[Stored items from a collection]

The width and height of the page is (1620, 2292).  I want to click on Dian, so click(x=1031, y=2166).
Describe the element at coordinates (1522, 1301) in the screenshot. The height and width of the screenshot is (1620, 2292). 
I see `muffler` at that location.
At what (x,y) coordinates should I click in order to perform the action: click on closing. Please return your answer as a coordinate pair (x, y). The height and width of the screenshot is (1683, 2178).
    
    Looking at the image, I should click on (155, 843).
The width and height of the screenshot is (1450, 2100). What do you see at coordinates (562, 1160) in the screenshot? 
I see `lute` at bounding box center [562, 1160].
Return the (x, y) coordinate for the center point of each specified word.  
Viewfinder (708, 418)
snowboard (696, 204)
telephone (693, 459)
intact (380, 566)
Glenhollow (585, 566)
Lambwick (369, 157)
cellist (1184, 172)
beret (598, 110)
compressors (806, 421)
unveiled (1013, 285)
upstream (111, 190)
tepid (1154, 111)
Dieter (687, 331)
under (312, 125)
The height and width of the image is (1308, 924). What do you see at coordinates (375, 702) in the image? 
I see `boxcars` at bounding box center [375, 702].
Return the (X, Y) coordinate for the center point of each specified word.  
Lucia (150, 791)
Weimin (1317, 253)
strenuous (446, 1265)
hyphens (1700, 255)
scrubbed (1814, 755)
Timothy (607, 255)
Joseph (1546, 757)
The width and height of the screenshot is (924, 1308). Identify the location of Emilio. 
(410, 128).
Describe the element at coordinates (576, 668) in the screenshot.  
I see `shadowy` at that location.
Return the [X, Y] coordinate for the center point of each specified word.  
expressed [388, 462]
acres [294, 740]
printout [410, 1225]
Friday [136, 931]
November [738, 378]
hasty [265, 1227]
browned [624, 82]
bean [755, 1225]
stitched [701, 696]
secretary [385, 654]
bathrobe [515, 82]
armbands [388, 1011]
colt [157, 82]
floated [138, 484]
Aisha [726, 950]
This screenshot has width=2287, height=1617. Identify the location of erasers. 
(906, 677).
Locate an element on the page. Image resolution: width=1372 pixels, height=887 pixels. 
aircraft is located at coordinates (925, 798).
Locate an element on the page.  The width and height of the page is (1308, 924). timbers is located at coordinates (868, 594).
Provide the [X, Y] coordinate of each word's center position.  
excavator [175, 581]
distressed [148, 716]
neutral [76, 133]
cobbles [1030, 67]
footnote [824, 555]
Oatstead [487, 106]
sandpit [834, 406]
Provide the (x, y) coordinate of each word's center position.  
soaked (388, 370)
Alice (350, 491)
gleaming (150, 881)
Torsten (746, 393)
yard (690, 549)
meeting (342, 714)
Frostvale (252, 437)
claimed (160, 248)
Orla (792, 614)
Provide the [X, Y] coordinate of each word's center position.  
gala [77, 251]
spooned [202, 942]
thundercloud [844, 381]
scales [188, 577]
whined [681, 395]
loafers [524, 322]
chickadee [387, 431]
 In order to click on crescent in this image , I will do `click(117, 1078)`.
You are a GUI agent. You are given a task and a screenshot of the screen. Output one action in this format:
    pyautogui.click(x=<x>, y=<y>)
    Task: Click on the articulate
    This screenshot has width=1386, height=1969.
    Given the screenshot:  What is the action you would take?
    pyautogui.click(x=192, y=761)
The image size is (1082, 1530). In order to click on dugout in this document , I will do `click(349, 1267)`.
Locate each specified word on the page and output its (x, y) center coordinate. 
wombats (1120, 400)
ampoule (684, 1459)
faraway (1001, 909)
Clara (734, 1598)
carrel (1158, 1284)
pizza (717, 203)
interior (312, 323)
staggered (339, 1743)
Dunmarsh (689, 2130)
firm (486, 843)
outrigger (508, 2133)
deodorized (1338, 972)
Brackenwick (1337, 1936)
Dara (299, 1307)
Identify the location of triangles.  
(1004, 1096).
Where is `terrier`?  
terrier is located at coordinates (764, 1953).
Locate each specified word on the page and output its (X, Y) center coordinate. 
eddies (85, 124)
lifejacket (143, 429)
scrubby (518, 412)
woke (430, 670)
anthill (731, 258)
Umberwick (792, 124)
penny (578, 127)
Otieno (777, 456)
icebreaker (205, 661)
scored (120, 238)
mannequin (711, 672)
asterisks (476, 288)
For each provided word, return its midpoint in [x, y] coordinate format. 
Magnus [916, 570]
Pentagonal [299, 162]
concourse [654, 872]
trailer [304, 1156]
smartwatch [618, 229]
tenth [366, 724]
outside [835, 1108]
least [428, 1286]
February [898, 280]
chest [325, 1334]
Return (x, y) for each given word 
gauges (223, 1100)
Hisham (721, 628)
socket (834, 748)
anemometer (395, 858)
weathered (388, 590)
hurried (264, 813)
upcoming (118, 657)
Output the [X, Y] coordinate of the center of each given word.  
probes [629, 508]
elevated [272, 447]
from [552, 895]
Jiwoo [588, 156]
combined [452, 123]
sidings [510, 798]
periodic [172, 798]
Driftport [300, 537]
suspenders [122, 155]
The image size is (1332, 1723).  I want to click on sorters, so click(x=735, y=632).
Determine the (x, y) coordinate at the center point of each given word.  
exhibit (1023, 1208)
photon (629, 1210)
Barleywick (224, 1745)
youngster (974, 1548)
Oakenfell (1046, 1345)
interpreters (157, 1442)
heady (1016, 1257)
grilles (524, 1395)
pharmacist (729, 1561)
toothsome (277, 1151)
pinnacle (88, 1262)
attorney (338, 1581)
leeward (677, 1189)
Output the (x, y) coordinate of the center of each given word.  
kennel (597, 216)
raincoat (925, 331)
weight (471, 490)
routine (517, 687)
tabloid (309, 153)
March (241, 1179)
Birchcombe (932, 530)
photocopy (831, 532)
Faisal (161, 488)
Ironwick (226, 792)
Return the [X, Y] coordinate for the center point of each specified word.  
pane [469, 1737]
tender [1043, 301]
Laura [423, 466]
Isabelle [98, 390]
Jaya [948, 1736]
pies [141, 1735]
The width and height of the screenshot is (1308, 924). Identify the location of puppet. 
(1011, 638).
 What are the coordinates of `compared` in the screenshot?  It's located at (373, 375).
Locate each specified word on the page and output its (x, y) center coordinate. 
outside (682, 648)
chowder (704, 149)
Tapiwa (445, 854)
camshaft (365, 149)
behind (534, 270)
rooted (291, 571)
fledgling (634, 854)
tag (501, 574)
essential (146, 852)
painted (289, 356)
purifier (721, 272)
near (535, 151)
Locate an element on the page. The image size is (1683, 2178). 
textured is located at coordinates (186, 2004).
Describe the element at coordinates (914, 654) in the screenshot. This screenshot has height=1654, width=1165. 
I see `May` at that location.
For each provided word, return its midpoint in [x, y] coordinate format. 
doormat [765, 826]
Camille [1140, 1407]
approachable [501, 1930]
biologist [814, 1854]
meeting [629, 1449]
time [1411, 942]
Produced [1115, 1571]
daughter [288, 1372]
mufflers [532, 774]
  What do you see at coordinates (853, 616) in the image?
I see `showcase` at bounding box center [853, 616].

Exercise >> Render the data above as a JSON list of strings, one string per line, leaving out blank lines.

Exercise answer >>
[
  "The width and height of the page is (1620, 2292).  I want to click on Dian, so click(x=1031, y=2166).",
  "Describe the element at coordinates (1522, 1301) in the screenshot. The height and width of the screenshot is (1620, 2292). ",
  "I see `muffler` at that location.",
  "At what (x,y) coordinates should I click in order to perform the action: click on closing. Please return your answer as a coordinate pair (x, y). The height and width of the screenshot is (1683, 2178).",
  "    Looking at the image, I should click on (155, 843).",
  "The width and height of the screenshot is (1450, 2100). What do you see at coordinates (562, 1160) in the screenshot? ",
  "I see `lute` at bounding box center [562, 1160].",
  "Return the (x, y) coordinate for the center point of each specified word.  ",
  "Viewfinder (708, 418)",
  "snowboard (696, 204)",
  "telephone (693, 459)",
  "intact (380, 566)",
  "Glenhollow (585, 566)",
  "Lambwick (369, 157)",
  "cellist (1184, 172)",
  "beret (598, 110)",
  "compressors (806, 421)",
  "unveiled (1013, 285)",
  "upstream (111, 190)",
  "tepid (1154, 111)",
  "Dieter (687, 331)",
  "under (312, 125)",
  "The height and width of the image is (1308, 924). What do you see at coordinates (375, 702) in the image? ",
  "I see `boxcars` at bounding box center [375, 702].",
  "Return the (X, Y) coordinate for the center point of each specified word.  ",
  "Lucia (150, 791)",
  "Weimin (1317, 253)",
  "strenuous (446, 1265)",
  "hyphens (1700, 255)",
  "scrubbed (1814, 755)",
  "Timothy (607, 255)",
  "Joseph (1546, 757)",
  "The width and height of the screenshot is (924, 1308). Identify the location of Emilio. ",
  "(410, 128).",
  "Describe the element at coordinates (576, 668) in the screenshot.  ",
  "I see `shadowy` at that location.",
  "Return the [X, Y] coordinate for the center point of each specified word.  ",
  "expressed [388, 462]",
  "acres [294, 740]",
  "printout [410, 1225]",
  "Friday [136, 931]",
  "November [738, 378]",
  "hasty [265, 1227]",
  "browned [624, 82]",
  "bean [755, 1225]",
  "stitched [701, 696]",
  "secretary [385, 654]",
  "bathrobe [515, 82]",
  "armbands [388, 1011]",
  "colt [157, 82]",
  "floated [138, 484]",
  "Aisha [726, 950]",
  "This screenshot has width=2287, height=1617. Identify the location of erasers. ",
  "(906, 677).",
  "Locate an element on the page. Image resolution: width=1372 pixels, height=887 pixels. ",
  "aircraft is located at coordinates (925, 798).",
  "Locate an element on the page.  The width and height of the page is (1308, 924). timbers is located at coordinates (868, 594).",
  "Provide the [X, Y] coordinate of each word's center position.  ",
  "excavator [175, 581]",
  "distressed [148, 716]",
  "neutral [76, 133]",
  "cobbles [1030, 67]",
  "footnote [824, 555]",
  "Oatstead [487, 106]",
  "sandpit [834, 406]",
  "Provide the (x, y) coordinate of each word's center position.  ",
  "soaked (388, 370)",
  "Alice (350, 491)",
  "gleaming (150, 881)",
  "Torsten (746, 393)",
  "yard (690, 549)",
  "meeting (342, 714)",
  "Frostvale (252, 437)",
  "claimed (160, 248)",
  "Orla (792, 614)",
  "Provide the [X, Y] coordinate of each word's center position.  ",
  "gala [77, 251]",
  "spooned [202, 942]",
  "thundercloud [844, 381]",
  "scales [188, 577]",
  "whined [681, 395]",
  "loafers [524, 322]",
  "chickadee [387, 431]",
  " In order to click on crescent in this image , I will do `click(117, 1078)`.",
  "You are a GUI agent. You are given a task and a screenshot of the screen. Output one action in this format:",
  "    pyautogui.click(x=<x>, y=<y>)",
  "    Task: Click on the articulate",
  "    This screenshot has width=1386, height=1969.",
  "    Given the screenshot:  What is the action you would take?",
  "    pyautogui.click(x=192, y=761)",
  "The image size is (1082, 1530). In order to click on dugout in this document , I will do `click(349, 1267)`.",
  "Locate each specified word on the page and output its (x, y) center coordinate. ",
  "wombats (1120, 400)",
  "ampoule (684, 1459)",
  "faraway (1001, 909)",
  "Clara (734, 1598)",
  "carrel (1158, 1284)",
  "pizza (717, 203)",
  "interior (312, 323)",
  "staggered (339, 1743)",
  "Dunmarsh (689, 2130)",
  "firm (486, 843)",
  "outrigger (508, 2133)",
  "deodorized (1338, 972)",
  "Brackenwick (1337, 1936)",
  "Dara (299, 1307)",
  "Identify the location of triangles.  ",
  "(1004, 1096).",
  "Where is `terrier`?  ",
  "terrier is located at coordinates (764, 1953).",
  "Locate each specified word on the page and output its (X, Y) center coordinate. ",
  "eddies (85, 124)",
  "lifejacket (143, 429)",
  "scrubby (518, 412)",
  "woke (430, 670)",
  "anthill (731, 258)",
  "Umberwick (792, 124)",
  "penny (578, 127)",
  "Otieno (777, 456)",
  "icebreaker (205, 661)",
  "scored (120, 238)",
  "mannequin (711, 672)",
  "asterisks (476, 288)",
  "For each provided word, return its midpoint in [x, y] coordinate format. ",
  "Magnus [916, 570]",
  "Pentagonal [299, 162]",
  "concourse [654, 872]",
  "trailer [304, 1156]",
  "smartwatch [618, 229]",
  "tenth [366, 724]",
  "outside [835, 1108]",
  "least [428, 1286]",
  "February [898, 280]",
  "chest [325, 1334]",
  "Return (x, y) for each given word ",
  "gauges (223, 1100)",
  "Hisham (721, 628)",
  "socket (834, 748)",
  "anemometer (395, 858)",
  "weathered (388, 590)",
  "hurried (264, 813)",
  "upcoming (118, 657)",
  "Output the [X, Y] coordinate of the center of each given word.  ",
  "probes [629, 508]",
  "elevated [272, 447]",
  "from [552, 895]",
  "Jiwoo [588, 156]",
  "combined [452, 123]",
  "sidings [510, 798]",
  "periodic [172, 798]",
  "Driftport [300, 537]",
  "suspenders [122, 155]",
  "The image size is (1332, 1723).  I want to click on sorters, so click(x=735, y=632).",
  "Determine the (x, y) coordinate at the center point of each given word.  ",
  "exhibit (1023, 1208)",
  "photon (629, 1210)",
  "Barleywick (224, 1745)",
  "youngster (974, 1548)",
  "Oakenfell (1046, 1345)",
  "interpreters (157, 1442)",
  "heady (1016, 1257)",
  "grilles (524, 1395)",
  "pharmacist (729, 1561)",
  "toothsome (277, 1151)",
  "pinnacle (88, 1262)",
  "attorney (338, 1581)",
  "leeward (677, 1189)",
  "Output the (x, y) coordinate of the center of each given word.  ",
  "kennel (597, 216)",
  "raincoat (925, 331)",
  "weight (471, 490)",
  "routine (517, 687)",
  "tabloid (309, 153)",
  "March (241, 1179)",
  "Birchcombe (932, 530)",
  "photocopy (831, 532)",
  "Faisal (161, 488)",
  "Ironwick (226, 792)",
  "Return the [X, Y] coordinate for the center point of each specified word.  ",
  "pane [469, 1737]",
  "tender [1043, 301]",
  "Laura [423, 466]",
  "Isabelle [98, 390]",
  "Jaya [948, 1736]",
  "pies [141, 1735]",
  "The width and height of the screenshot is (1308, 924). Identify the location of puppet. ",
  "(1011, 638).",
  " What are the coordinates of `compared` in the screenshot?  It's located at (373, 375).",
  "Locate each specified word on the page and output its (x, y) center coordinate. ",
  "outside (682, 648)",
  "chowder (704, 149)",
  "Tapiwa (445, 854)",
  "camshaft (365, 149)",
  "behind (534, 270)",
  "rooted (291, 571)",
  "fledgling (634, 854)",
  "tag (501, 574)",
  "essential (146, 852)",
  "painted (289, 356)",
  "purifier (721, 272)",
  "near (535, 151)",
  "Locate an element on the page. The image size is (1683, 2178). ",
  "textured is located at coordinates (186, 2004).",
  "Describe the element at coordinates (914, 654) in the screenshot. This screenshot has height=1654, width=1165. ",
  "I see `May` at that location.",
  "For each provided word, return its midpoint in [x, y] coordinate format. ",
  "doormat [765, 826]",
  "Camille [1140, 1407]",
  "approachable [501, 1930]",
  "biologist [814, 1854]",
  "meeting [629, 1449]",
  "time [1411, 942]",
  "Produced [1115, 1571]",
  "daughter [288, 1372]",
  "mufflers [532, 774]",
  "  What do you see at coordinates (853, 616) in the image?",
  "I see `showcase` at bounding box center [853, 616]."
]